◆ **WHAT TO DO**
Leaving every picture out, repeat all of the entries below exactly.

[Collected data]
◆ ◆ ◆ ◆ ◆

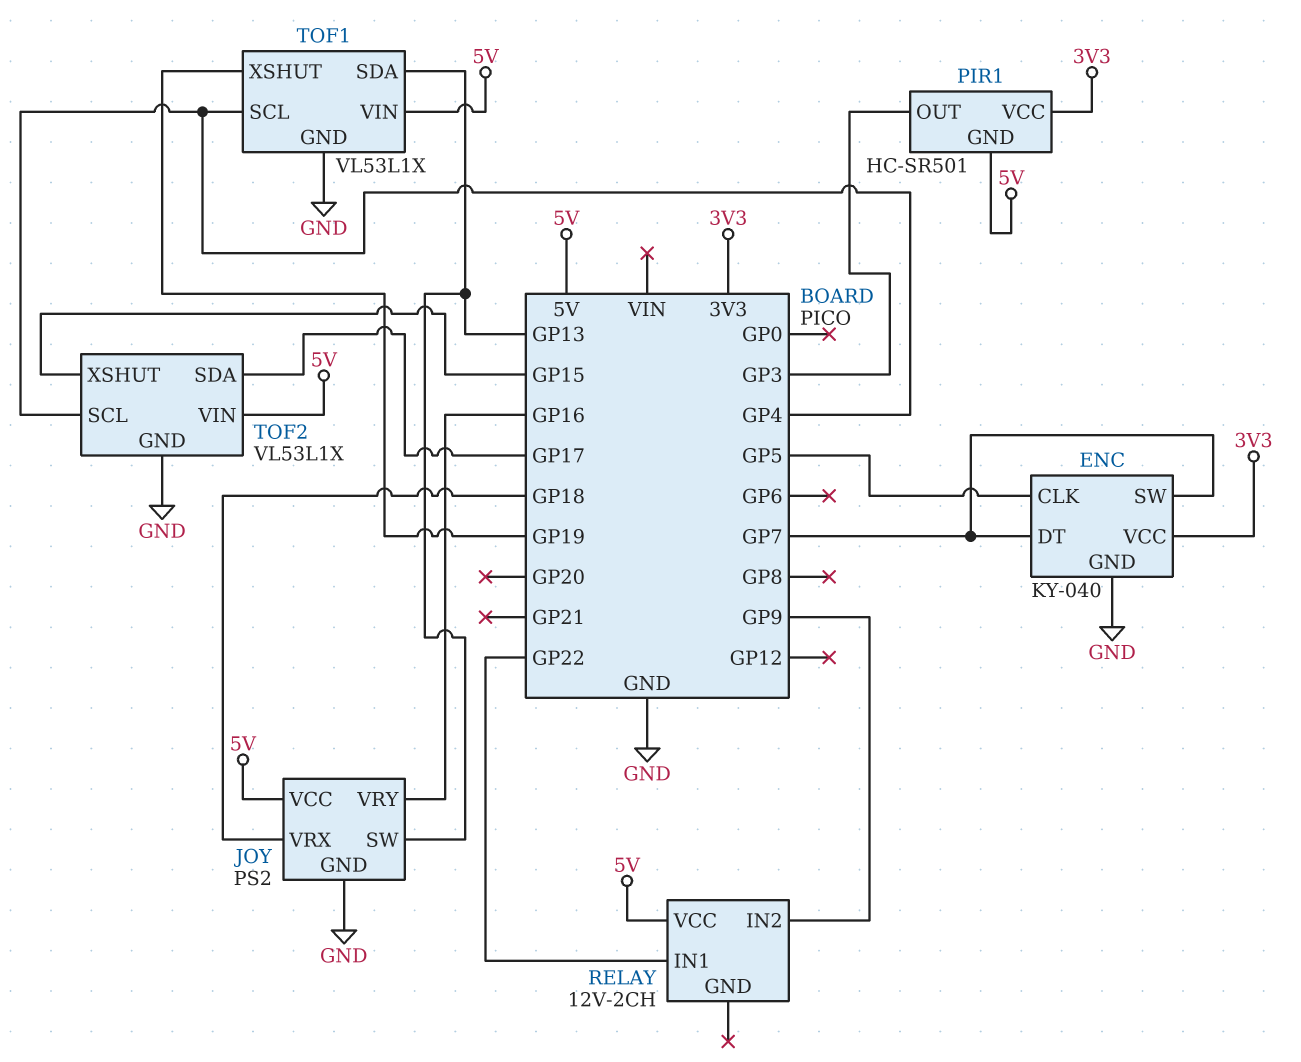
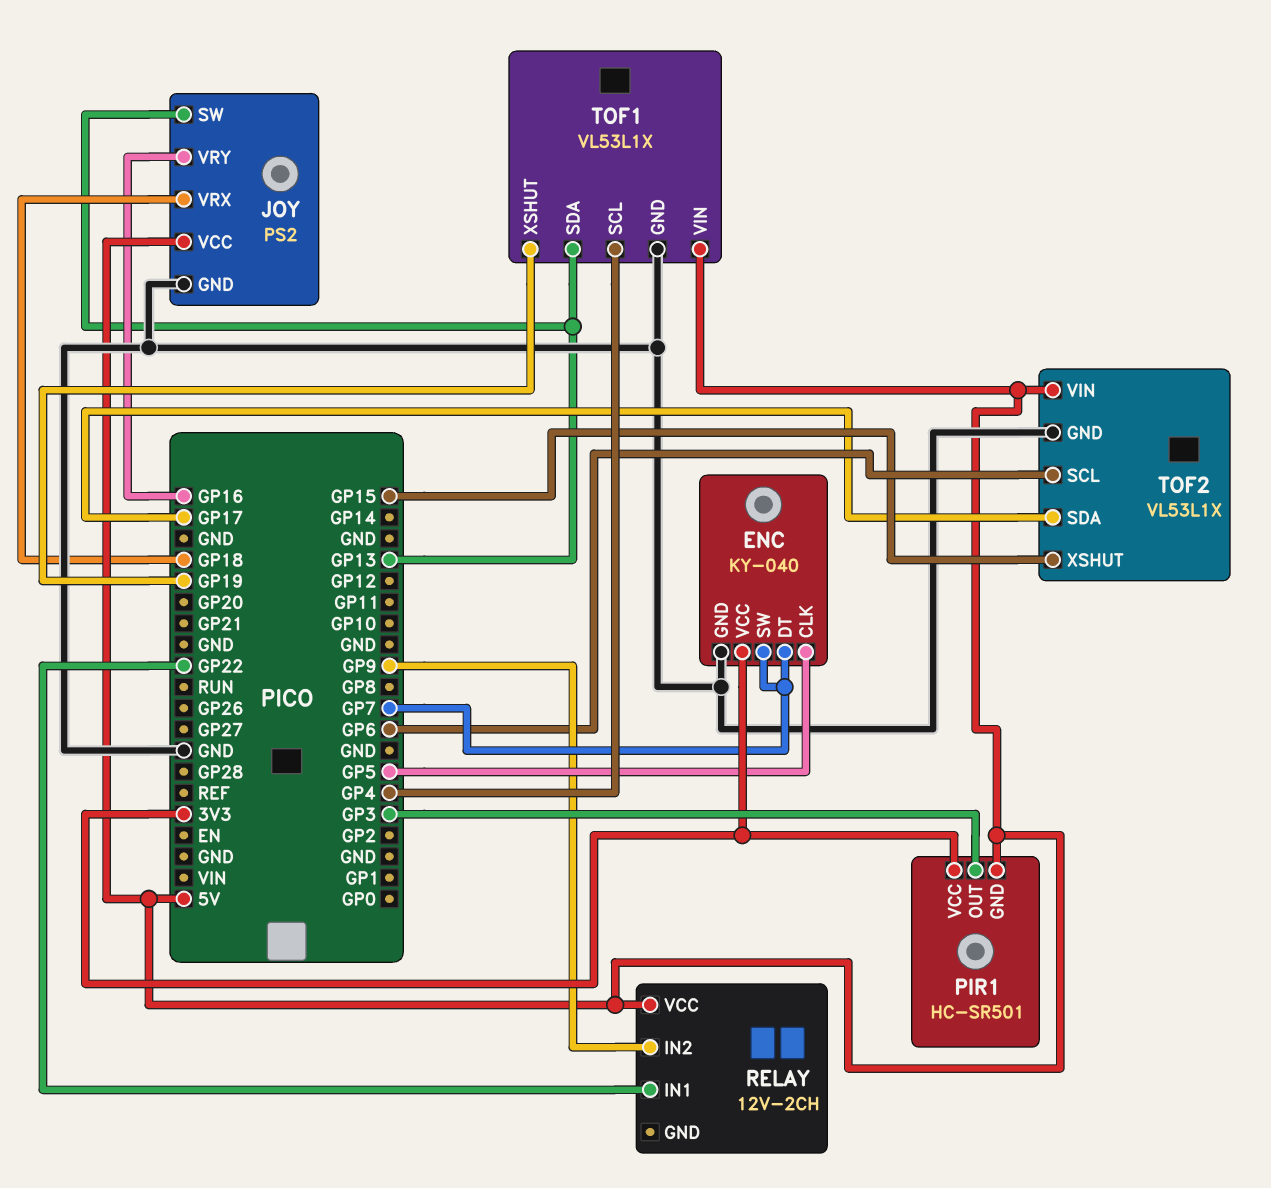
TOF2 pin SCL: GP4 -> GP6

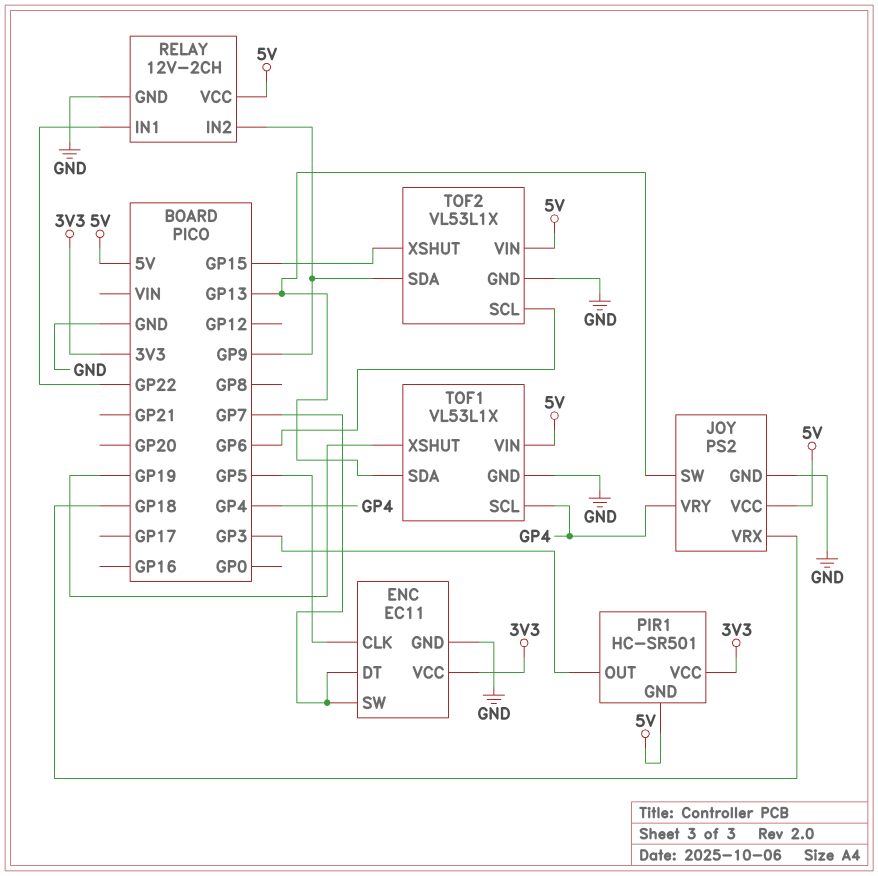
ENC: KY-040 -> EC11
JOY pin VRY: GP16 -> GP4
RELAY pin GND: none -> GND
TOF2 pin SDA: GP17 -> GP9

◆ ◆ ◆ ◆ ◆

◆ **WRITTEN RESPONSE**
TOF2 pin SCL: GP4 -> GP6

ENC: KY-040 -> EC11
JOY pin VRY: GP16 -> GP4
RELAY pin GND: none -> GND
TOF2 pin SDA: GP17 -> GP9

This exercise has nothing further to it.